§ **EXERCISE OBJECTIVE**: All lines from the one with "(566, 362) = (245, 275): white" onward, through the last line of the records below, are to be retyped word for word.

§ **DATA EXTRACT**:
====================

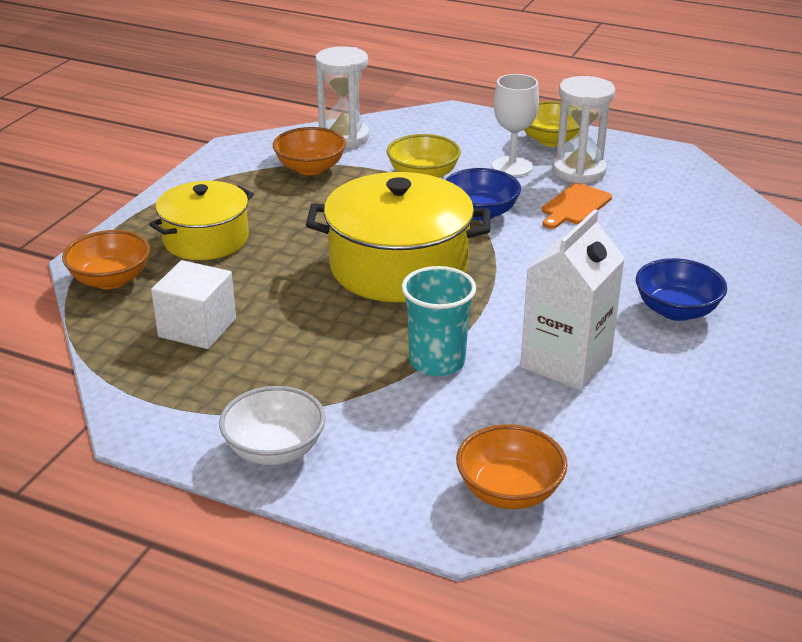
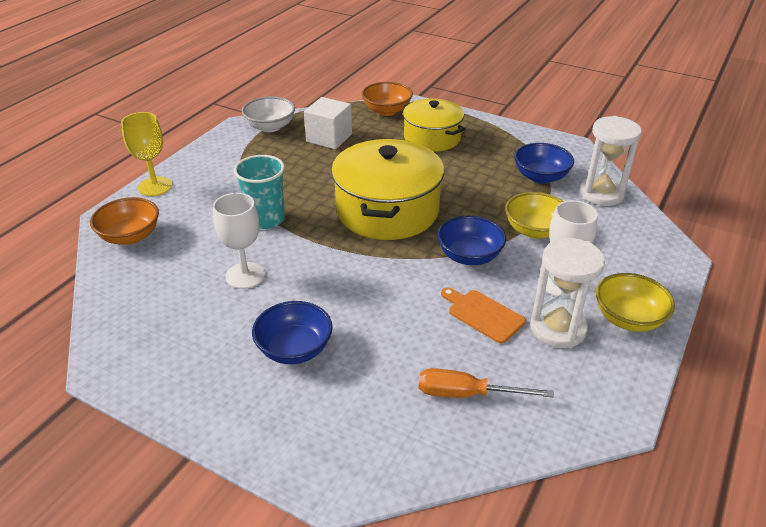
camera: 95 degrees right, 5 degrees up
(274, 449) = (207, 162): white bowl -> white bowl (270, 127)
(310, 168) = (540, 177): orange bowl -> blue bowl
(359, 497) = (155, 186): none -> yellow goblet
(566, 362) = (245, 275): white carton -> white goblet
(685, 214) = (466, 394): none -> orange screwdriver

====================

§ **REPLY**:
(566, 362) = (245, 275): white carton -> white goblet
(685, 214) = (466, 394): none -> orange screwdriver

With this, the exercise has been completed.